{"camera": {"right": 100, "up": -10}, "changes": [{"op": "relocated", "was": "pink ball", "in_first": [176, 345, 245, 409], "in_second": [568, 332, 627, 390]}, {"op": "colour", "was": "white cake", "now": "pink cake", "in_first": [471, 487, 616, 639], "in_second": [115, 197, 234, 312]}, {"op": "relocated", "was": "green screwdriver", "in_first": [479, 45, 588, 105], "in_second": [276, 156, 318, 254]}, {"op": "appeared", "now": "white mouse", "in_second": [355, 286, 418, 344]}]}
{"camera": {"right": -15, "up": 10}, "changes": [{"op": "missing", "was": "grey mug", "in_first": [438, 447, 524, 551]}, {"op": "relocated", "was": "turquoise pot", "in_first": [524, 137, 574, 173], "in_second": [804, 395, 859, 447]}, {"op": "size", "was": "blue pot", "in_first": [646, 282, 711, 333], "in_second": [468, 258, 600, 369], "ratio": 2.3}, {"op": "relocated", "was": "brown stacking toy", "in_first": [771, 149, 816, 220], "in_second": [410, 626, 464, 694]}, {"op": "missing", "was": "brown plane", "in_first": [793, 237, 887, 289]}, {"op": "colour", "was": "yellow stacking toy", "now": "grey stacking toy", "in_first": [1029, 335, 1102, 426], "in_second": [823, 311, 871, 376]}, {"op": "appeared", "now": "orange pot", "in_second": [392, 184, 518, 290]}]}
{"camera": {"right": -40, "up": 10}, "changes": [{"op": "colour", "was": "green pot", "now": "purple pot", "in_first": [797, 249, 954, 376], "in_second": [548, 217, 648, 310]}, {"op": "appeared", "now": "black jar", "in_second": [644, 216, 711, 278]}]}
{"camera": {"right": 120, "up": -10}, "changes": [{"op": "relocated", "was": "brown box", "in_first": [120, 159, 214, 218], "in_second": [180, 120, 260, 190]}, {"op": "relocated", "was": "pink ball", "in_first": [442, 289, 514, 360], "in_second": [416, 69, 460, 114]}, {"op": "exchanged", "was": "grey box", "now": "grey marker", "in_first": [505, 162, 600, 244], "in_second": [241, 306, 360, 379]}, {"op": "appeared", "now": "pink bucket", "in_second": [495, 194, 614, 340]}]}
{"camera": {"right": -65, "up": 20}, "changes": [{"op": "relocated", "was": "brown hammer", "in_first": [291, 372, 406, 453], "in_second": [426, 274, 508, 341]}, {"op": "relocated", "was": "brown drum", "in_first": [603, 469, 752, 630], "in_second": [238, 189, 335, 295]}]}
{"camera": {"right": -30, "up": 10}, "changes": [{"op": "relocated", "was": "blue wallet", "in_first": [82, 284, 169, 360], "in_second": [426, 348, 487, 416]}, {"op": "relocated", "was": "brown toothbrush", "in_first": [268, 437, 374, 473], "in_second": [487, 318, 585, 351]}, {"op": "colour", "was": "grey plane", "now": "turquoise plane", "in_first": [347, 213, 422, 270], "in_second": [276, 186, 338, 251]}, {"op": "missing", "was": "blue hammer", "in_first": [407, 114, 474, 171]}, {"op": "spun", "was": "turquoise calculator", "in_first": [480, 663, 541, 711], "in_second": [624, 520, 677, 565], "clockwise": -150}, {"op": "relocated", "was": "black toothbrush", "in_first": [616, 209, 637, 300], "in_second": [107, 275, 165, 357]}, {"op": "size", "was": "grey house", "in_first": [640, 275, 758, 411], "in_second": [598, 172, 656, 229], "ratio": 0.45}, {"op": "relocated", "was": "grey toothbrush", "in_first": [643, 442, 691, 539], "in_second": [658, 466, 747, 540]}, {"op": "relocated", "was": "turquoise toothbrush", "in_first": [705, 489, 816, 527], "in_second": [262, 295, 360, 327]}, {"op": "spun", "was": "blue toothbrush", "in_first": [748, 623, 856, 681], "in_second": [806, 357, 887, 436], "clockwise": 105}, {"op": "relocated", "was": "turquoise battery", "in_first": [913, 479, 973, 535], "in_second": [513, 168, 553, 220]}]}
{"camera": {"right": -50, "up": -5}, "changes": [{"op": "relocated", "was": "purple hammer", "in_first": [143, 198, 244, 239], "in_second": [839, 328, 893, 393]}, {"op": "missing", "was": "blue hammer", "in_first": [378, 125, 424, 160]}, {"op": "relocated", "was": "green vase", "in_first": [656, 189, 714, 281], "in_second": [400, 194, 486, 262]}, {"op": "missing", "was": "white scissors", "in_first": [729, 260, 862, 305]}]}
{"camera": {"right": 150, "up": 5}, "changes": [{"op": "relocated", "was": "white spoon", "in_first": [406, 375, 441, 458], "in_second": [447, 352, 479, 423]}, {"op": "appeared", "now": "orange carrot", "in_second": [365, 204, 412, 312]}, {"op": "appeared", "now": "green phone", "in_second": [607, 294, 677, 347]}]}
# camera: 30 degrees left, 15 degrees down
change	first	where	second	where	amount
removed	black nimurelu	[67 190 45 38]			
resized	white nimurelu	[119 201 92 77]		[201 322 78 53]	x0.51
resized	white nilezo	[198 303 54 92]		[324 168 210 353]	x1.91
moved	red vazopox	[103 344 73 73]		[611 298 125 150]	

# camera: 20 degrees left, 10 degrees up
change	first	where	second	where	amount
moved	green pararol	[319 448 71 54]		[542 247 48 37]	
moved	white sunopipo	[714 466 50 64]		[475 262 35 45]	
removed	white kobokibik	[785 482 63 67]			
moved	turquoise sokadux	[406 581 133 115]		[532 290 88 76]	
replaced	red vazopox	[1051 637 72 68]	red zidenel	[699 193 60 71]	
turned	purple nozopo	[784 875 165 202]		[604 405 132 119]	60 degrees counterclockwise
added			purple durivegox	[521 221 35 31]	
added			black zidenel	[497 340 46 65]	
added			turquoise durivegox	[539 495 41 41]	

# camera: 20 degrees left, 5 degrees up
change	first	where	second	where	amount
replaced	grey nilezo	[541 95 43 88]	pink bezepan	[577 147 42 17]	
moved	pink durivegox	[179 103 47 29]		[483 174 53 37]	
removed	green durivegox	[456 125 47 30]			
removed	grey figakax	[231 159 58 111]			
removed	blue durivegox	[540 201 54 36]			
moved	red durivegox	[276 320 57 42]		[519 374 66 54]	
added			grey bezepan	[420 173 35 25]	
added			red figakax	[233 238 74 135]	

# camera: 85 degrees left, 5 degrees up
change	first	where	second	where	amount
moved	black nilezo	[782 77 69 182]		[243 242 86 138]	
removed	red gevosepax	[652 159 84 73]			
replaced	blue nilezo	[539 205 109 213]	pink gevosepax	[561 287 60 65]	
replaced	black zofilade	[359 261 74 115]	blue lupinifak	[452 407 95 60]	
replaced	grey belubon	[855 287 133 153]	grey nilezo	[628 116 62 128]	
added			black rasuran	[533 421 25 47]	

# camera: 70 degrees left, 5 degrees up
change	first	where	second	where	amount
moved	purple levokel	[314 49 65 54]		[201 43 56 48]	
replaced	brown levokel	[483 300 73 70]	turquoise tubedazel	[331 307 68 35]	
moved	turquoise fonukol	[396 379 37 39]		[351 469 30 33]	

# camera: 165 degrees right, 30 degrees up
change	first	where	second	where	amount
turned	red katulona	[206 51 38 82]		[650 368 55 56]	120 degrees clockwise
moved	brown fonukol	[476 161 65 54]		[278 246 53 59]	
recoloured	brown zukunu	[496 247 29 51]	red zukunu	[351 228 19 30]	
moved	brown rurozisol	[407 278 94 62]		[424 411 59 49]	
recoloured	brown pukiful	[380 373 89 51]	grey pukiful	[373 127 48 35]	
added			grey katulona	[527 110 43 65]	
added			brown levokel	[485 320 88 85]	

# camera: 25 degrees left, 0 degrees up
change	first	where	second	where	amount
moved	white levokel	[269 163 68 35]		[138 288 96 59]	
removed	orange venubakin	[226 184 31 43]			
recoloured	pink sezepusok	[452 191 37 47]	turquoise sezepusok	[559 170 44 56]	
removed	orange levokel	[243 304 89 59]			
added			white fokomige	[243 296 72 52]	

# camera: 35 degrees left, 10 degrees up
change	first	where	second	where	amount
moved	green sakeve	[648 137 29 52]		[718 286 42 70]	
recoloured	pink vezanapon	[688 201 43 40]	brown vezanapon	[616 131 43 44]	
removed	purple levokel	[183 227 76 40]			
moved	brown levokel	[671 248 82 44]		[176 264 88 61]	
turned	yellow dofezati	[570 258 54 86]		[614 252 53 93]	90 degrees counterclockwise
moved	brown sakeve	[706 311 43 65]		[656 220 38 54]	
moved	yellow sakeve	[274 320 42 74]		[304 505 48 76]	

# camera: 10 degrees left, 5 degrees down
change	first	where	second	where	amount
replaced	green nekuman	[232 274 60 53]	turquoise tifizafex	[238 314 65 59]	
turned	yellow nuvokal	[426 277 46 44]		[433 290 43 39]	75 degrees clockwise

**What the task requires:**
Report back every line of the entries in which "nimurelu" occurs.

**Problem solution:**
removed	black nimurelu	[67 190 45 38]			
resized	white nimurelu	[119 201 92 77]		[201 322 78 53]	x0.51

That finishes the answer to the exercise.